### Task objective
For the data below, restate word for word only the lines from the line containing "green brick D2" through the line containing "cyan brick C3", both ends included.

### Dataset

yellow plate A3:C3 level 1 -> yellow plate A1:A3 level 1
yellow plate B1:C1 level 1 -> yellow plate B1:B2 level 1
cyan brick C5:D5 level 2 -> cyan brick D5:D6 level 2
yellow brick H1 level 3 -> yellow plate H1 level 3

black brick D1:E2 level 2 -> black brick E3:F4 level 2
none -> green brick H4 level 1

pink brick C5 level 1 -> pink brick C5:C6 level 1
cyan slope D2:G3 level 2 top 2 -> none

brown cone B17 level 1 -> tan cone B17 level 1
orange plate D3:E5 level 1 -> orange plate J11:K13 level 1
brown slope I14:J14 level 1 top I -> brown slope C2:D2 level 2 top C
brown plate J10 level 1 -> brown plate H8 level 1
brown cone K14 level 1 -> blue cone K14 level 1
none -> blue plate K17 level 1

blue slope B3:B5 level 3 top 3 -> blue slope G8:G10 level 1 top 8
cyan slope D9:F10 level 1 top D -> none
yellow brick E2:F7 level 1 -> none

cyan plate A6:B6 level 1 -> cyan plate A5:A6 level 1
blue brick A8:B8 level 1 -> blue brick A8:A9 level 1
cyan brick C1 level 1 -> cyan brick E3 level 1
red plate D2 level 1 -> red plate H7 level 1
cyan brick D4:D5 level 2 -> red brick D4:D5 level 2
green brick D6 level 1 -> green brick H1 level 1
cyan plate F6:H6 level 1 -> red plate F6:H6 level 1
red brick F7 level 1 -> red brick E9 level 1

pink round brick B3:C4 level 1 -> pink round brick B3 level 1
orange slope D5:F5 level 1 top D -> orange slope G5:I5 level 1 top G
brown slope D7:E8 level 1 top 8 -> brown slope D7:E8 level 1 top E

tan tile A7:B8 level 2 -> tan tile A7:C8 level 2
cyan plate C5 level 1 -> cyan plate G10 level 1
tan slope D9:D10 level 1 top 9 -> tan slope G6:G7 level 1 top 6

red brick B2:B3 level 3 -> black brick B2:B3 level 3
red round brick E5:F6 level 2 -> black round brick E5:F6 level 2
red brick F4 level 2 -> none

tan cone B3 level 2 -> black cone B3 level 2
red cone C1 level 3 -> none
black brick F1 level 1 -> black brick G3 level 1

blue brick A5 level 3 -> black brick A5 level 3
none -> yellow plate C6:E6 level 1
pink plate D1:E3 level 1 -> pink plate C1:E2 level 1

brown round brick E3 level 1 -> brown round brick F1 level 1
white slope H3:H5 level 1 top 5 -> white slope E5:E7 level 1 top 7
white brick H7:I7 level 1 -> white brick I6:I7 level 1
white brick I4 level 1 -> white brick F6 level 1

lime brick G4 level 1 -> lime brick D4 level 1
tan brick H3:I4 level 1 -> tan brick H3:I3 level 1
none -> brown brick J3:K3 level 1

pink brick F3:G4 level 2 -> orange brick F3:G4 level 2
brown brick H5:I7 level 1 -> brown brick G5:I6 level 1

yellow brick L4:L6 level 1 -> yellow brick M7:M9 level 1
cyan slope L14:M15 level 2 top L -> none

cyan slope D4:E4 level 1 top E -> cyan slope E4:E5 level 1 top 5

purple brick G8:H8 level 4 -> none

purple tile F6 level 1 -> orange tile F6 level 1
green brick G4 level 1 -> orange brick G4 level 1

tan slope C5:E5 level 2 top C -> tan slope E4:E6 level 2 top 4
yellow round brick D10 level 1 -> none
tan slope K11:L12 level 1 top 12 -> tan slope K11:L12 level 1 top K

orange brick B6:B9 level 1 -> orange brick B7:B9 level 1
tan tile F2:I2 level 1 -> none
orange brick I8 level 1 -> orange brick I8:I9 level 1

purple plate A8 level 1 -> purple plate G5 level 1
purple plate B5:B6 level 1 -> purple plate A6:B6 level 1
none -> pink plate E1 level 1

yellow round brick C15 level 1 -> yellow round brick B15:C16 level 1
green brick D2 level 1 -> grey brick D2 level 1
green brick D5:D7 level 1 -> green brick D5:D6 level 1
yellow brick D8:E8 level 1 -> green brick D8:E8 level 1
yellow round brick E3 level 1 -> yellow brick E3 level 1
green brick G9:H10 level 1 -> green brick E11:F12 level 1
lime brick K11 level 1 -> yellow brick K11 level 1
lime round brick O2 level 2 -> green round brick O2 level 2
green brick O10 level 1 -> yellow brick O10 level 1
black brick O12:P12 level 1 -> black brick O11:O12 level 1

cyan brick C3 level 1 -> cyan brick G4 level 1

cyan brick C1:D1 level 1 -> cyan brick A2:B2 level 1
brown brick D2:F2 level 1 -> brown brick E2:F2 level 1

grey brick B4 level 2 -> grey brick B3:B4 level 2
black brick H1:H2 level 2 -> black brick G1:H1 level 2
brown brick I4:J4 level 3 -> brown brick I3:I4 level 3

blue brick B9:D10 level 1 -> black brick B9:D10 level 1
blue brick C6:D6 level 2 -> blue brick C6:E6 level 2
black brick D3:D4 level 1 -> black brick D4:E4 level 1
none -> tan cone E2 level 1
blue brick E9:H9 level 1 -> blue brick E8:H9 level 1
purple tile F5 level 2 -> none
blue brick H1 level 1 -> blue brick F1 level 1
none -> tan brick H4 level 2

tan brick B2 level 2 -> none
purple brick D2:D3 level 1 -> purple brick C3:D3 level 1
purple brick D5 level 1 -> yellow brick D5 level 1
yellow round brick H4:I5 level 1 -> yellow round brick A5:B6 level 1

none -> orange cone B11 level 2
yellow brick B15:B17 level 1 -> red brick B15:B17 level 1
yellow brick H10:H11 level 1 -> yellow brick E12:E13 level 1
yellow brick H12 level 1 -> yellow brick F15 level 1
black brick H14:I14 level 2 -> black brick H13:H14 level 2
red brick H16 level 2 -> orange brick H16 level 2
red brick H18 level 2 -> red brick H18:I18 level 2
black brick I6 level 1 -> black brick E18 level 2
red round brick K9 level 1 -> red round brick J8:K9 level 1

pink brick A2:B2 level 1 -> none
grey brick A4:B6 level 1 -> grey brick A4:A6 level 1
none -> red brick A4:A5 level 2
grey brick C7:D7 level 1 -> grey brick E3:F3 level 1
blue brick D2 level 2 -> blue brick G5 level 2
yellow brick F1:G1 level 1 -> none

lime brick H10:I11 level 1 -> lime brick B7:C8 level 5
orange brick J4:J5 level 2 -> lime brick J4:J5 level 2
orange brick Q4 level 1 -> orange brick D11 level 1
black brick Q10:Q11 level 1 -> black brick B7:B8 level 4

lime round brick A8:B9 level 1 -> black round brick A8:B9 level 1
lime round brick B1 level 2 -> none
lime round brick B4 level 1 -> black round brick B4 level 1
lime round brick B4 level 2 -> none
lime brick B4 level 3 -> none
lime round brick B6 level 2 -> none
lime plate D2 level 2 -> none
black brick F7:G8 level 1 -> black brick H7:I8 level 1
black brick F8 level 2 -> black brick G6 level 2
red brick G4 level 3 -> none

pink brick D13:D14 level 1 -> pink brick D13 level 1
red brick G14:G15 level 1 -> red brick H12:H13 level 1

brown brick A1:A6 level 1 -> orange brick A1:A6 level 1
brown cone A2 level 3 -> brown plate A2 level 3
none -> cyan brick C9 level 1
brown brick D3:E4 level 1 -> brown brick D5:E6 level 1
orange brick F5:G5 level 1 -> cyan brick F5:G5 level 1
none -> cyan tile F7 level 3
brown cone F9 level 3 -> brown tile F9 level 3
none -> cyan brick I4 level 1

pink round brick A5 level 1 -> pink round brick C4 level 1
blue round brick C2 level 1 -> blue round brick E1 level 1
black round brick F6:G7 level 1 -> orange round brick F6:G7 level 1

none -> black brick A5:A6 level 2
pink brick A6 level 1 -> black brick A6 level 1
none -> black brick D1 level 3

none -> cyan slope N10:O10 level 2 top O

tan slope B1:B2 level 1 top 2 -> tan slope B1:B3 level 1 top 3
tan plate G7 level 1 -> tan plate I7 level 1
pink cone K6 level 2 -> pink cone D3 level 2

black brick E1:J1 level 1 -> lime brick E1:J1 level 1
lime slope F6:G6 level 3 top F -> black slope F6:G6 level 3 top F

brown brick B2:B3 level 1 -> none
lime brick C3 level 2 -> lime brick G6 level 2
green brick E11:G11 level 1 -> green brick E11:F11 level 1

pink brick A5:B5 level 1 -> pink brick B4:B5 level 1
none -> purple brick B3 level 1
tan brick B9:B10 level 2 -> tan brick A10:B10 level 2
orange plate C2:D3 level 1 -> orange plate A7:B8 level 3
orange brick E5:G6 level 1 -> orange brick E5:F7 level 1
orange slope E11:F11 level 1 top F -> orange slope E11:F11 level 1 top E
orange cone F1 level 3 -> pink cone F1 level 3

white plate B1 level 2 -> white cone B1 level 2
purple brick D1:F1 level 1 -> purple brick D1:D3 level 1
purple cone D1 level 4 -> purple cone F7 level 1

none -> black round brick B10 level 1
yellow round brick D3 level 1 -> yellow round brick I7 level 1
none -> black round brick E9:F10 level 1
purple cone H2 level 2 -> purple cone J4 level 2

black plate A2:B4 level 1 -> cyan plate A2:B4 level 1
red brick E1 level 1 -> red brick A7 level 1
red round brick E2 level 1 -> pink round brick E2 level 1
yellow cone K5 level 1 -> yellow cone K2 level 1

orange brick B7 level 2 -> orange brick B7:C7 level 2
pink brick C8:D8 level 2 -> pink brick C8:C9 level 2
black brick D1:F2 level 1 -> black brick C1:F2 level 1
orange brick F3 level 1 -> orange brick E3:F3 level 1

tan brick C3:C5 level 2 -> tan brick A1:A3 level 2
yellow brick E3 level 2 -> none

### Output of the task
green brick D2 level 1 -> grey brick D2 level 1
green brick D5:D7 level 1 -> green brick D5:D6 level 1
yellow brick D8:E8 level 1 -> green brick D8:E8 level 1
yellow round brick E3 level 1 -> yellow brick E3 level 1
green brick G9:H10 level 1 -> green brick E11:F12 level 1
lime brick K11 level 1 -> yellow brick K11 level 1
lime round brick O2 level 2 -> green round brick O2 level 2
green brick O10 level 1 -> yellow brick O10 level 1
black brick O12:P12 level 1 -> black brick O11:O12 level 1

cyan brick C3 level 1 -> cyan brick G4 level 1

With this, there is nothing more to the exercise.